Task details: Each entry is to be output precisely as it appears.

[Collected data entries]
—————

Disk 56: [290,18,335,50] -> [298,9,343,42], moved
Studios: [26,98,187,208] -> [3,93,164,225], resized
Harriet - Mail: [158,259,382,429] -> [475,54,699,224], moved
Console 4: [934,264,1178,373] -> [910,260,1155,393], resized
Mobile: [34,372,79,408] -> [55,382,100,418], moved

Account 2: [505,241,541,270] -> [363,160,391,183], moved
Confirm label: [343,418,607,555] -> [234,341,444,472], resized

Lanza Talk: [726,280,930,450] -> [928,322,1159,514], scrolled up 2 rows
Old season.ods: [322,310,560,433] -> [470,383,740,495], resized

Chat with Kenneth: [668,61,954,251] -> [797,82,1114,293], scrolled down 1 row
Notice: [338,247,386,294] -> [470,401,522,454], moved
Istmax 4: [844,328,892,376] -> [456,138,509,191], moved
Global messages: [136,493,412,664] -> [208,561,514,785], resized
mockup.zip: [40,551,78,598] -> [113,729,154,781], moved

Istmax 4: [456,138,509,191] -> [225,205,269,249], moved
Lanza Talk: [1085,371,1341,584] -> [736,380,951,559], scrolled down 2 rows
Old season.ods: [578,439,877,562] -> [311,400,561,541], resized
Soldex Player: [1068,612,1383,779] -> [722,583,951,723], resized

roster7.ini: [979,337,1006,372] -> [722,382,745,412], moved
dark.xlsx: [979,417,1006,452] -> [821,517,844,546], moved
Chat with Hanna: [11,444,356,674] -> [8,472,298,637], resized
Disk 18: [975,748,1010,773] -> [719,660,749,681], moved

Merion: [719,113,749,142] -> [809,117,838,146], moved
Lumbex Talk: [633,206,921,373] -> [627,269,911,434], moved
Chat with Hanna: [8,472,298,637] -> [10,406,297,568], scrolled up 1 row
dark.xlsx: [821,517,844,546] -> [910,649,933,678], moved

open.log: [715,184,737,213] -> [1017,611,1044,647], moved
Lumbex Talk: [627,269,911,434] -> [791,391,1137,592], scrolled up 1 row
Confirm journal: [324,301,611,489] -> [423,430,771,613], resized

—————

Result of this task:
Disk 56: [290,18,335,50] -> [298,9,343,42], moved
Studios: [26,98,187,208] -> [3,93,164,225], resized
Harriet - Mail: [158,259,382,429] -> [475,54,699,224], moved
Console 4: [934,264,1178,373] -> [910,260,1155,393], resized
Mobile: [34,372,79,408] -> [55,382,100,418], moved

Account 2: [505,241,541,270] -> [363,160,391,183], moved
Confirm label: [343,418,607,555] -> [234,341,444,472], resized

Lanza Talk: [726,280,930,450] -> [928,322,1159,514], scrolled up 2 rows
Old season.ods: [322,310,560,433] -> [470,383,740,495], resized

Chat with Kenneth: [668,61,954,251] -> [797,82,1114,293], scrolled down 1 row
Notice: [338,247,386,294] -> [470,401,522,454], moved
Istmax 4: [844,328,892,376] -> [456,138,509,191], moved
Global messages: [136,493,412,664] -> [208,561,514,785], resized
mockup.zip: [40,551,78,598] -> [113,729,154,781], moved

Istmax 4: [456,138,509,191] -> [225,205,269,249], moved
Lanza Talk: [1085,371,1341,584] -> [736,380,951,559], scrolled down 2 rows
Old season.ods: [578,439,877,562] -> [311,400,561,541], resized
Soldex Player: [1068,612,1383,779] -> [722,583,951,723], resized

roster7.ini: [979,337,1006,372] -> [722,382,745,412], moved
dark.xlsx: [979,417,1006,452] -> [821,517,844,546], moved
Chat with Hanna: [11,444,356,674] -> [8,472,298,637], resized
Disk 18: [975,748,1010,773] -> [719,660,749,681], moved

Merion: [719,113,749,142] -> [809,117,838,146], moved
Lumbex Talk: [633,206,921,373] -> [627,269,911,434], moved
Chat with Hanna: [8,472,298,637] -> [10,406,297,568], scrolled up 1 row
dark.xlsx: [821,517,844,546] -> [910,649,933,678], moved

open.log: [715,184,737,213] -> [1017,611,1044,647], moved
Lumbex Talk: [627,269,911,434] -> [791,391,1137,592], scrolled up 1 row
Confirm journal: [324,301,611,489] -> [423,430,771,613], resized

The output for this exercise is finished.